■ **What you have to do**:
Every entry should be returned unchanged, with the pictures omitted.

■ **Records supplied**:
^^^^

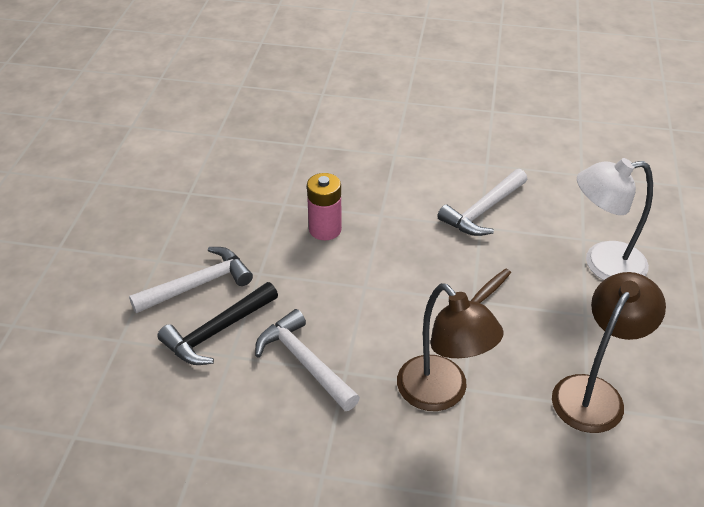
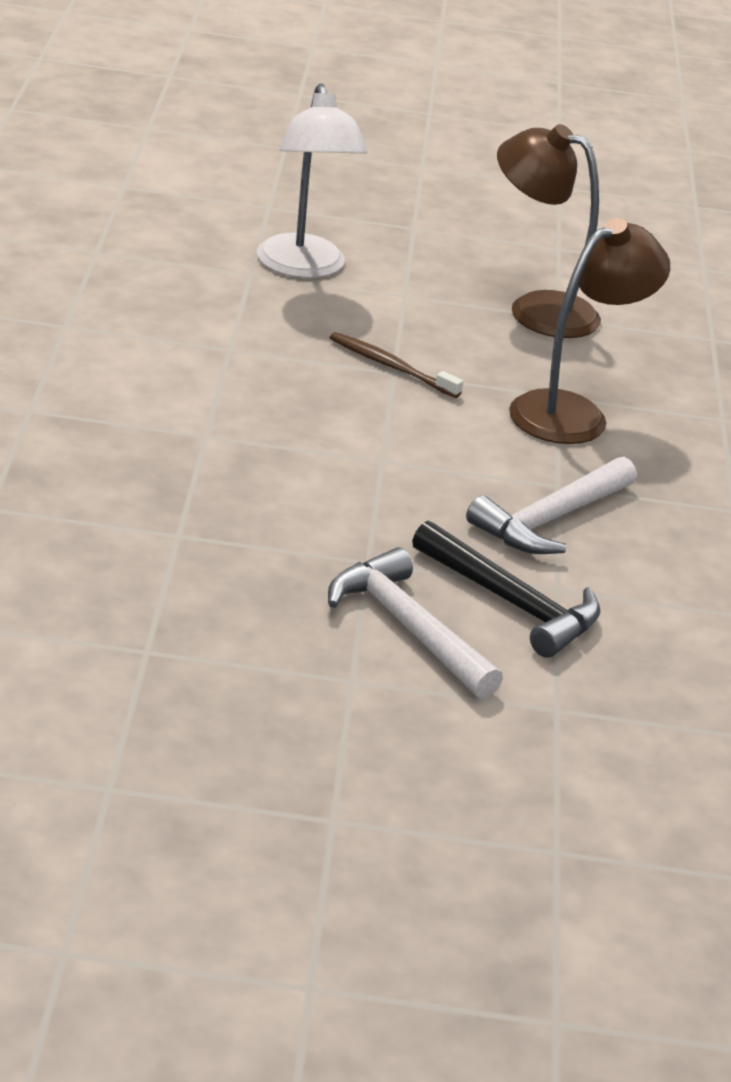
camera: 100 degrees left, 10 degrees down
(325, 229) = (248, 492): pink battery -> none
(483, 211) = (191, 342): white hammer -> none

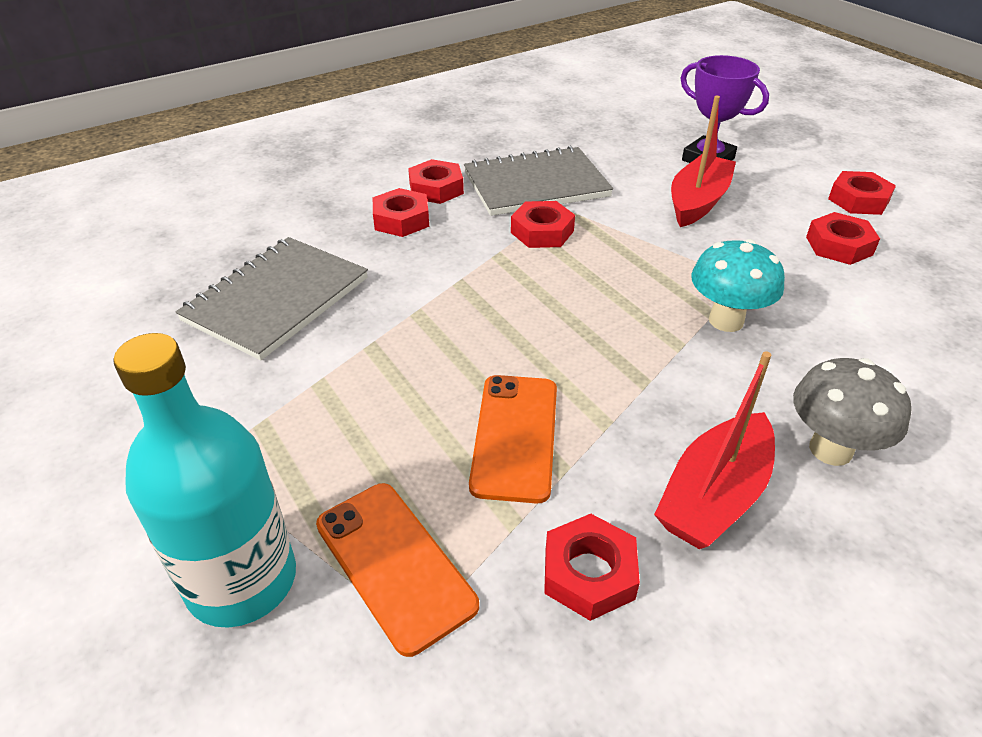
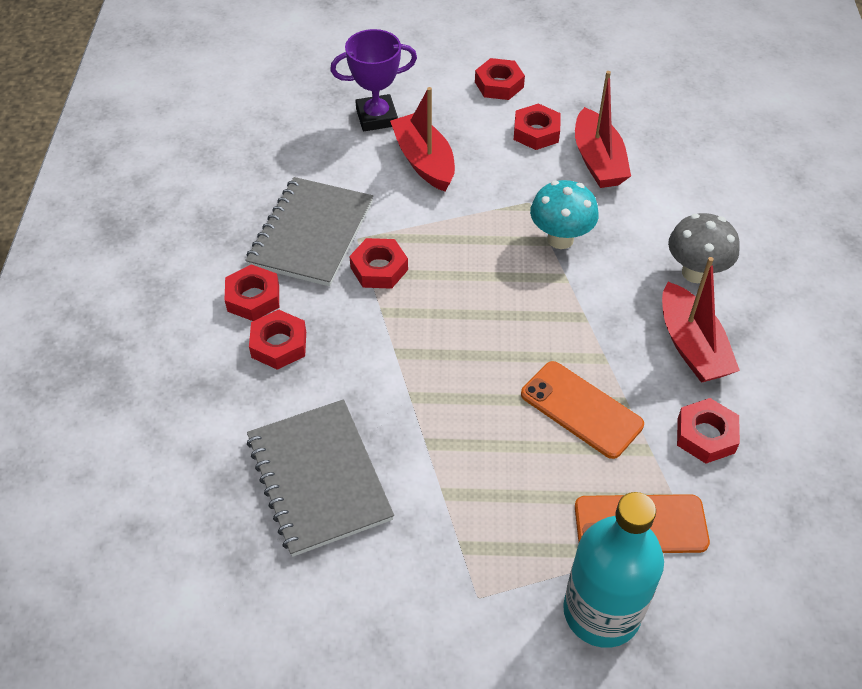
camera: 55 degrees left, 10 degrees up
(871, 300) = (598, 161): none -> red boat

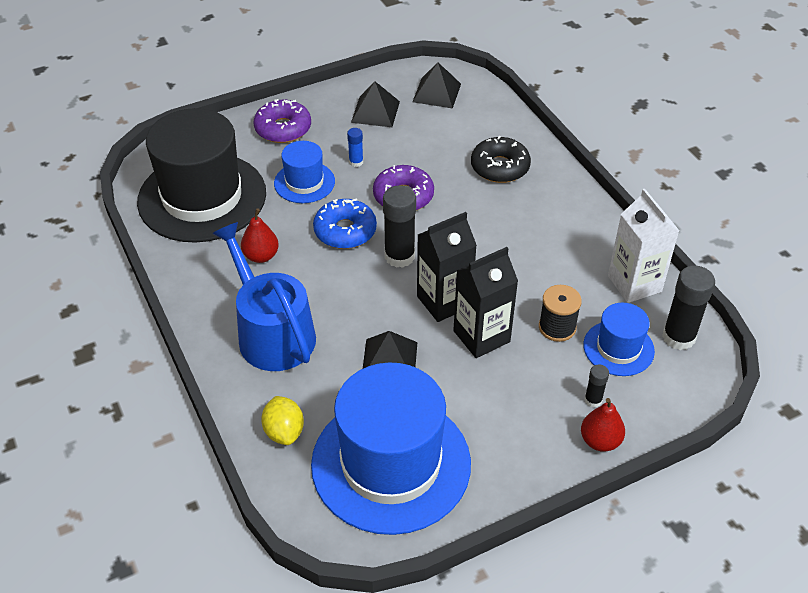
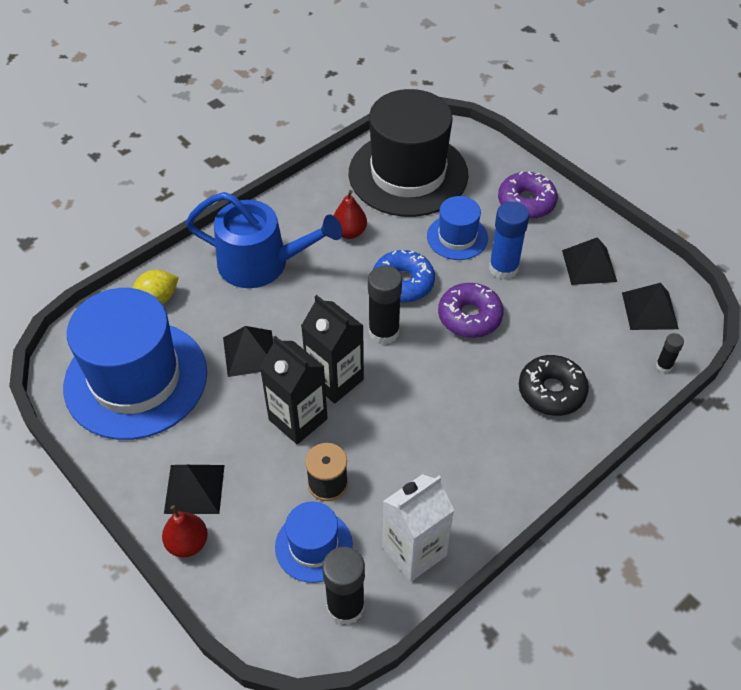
camera: 75 degrees right, 5 degrees up
(272, 332) = (261, 263): blue watering can -> blue watering can turned 60 degrees clockwise
(356, 162) = (503, 268): blue glue stick -> blue glue stick, size x1.95
(541, 428) = (194, 489): none -> black pyramid
(593, 400) = (238, 530): black glue stick -> black glue stick (664, 366)

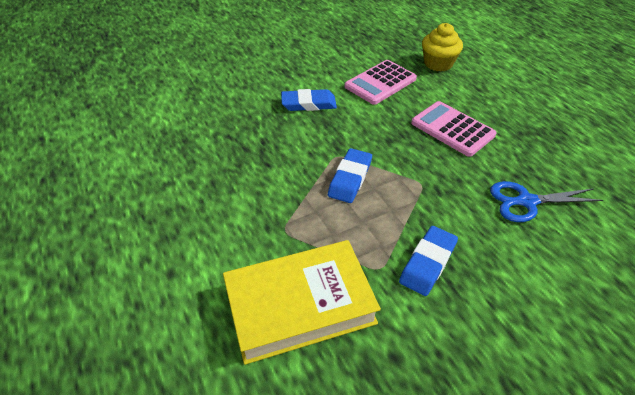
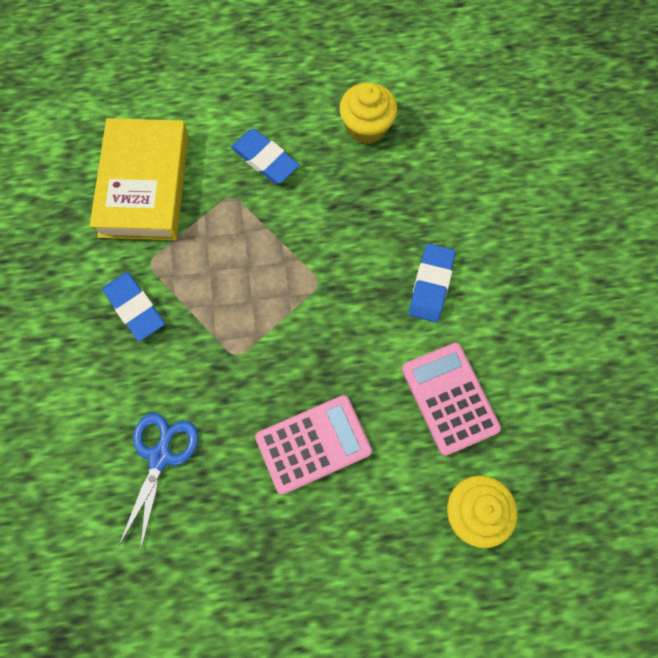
camera: 110 degrees right, 25 degrees up
(183, 163) = (366, 127): none -> yellow cupcake
(350, 178) = (275, 282): blue eraser -> blue eraser (265, 159)

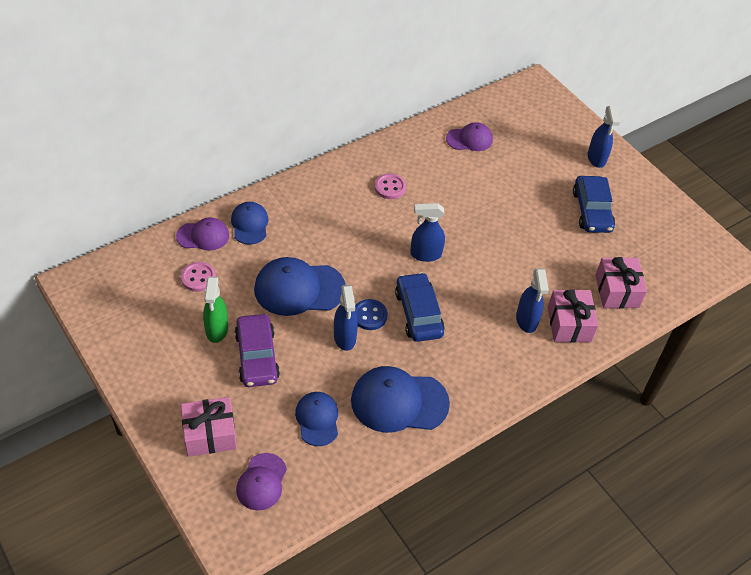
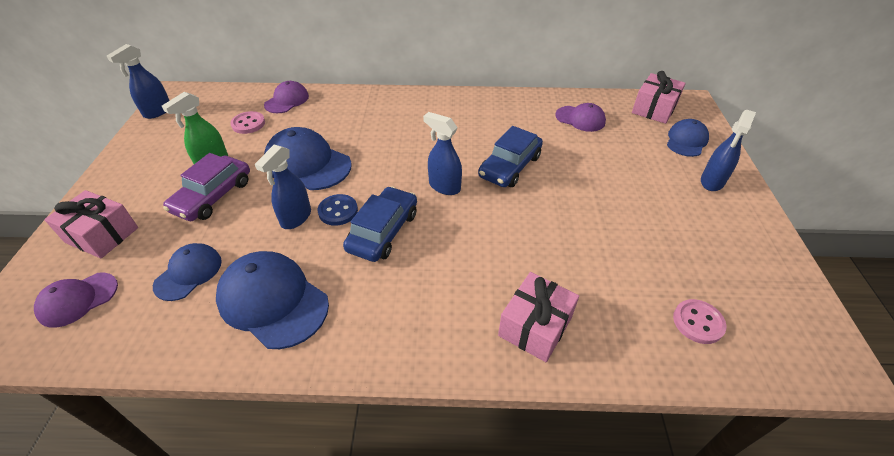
camera: 40 degrees right, 5 degrees down
(203, 236) = (287, 100): purple cap -> purple cap turned 90 degrees counterclockwise
(250, 224) = (327, 106): blue cap -> blue cap (686, 140)
(390, 187) = (468, 125): pink button -> pink button (698, 322)
(526, 320) = (487, 295): blue spray bottle -> blue spray bottle (157, 112)
(591, 211) = (666, 225): blue car -> blue car (509, 166)
(617, 291) = (631, 322): pink gift -> pink gift (654, 109)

^^^^

■ **Written answer**:
camera: 100 degrees left, 10 degrees down
(325, 229) = (248, 492): pink battery -> none
(483, 211) = (191, 342): white hammer -> none

camera: 55 degrees left, 10 degrees up
(871, 300) = (598, 161): none -> red boat

camera: 75 degrees right, 5 degrees up
(272, 332) = (261, 263): blue watering can -> blue watering can turned 60 degrees clockwise
(356, 162) = (503, 268): blue glue stick -> blue glue stick, size x1.95
(541, 428) = (194, 489): none -> black pyramid
(593, 400) = (238, 530): black glue stick -> black glue stick (664, 366)

camera: 110 degrees right, 25 degrees up
(183, 163) = (366, 127): none -> yellow cupcake
(350, 178) = (275, 282): blue eraser -> blue eraser (265, 159)

camera: 40 degrees right, 5 degrees down
(203, 236) = (287, 100): purple cap -> purple cap turned 90 degrees counterclockwise
(250, 224) = (327, 106): blue cap -> blue cap (686, 140)
(390, 187) = (468, 125): pink button -> pink button (698, 322)
(526, 320) = (487, 295): blue spray bottle -> blue spray bottle (157, 112)
(591, 211) = (666, 225): blue car -> blue car (509, 166)
(617, 291) = (631, 322): pink gift -> pink gift (654, 109)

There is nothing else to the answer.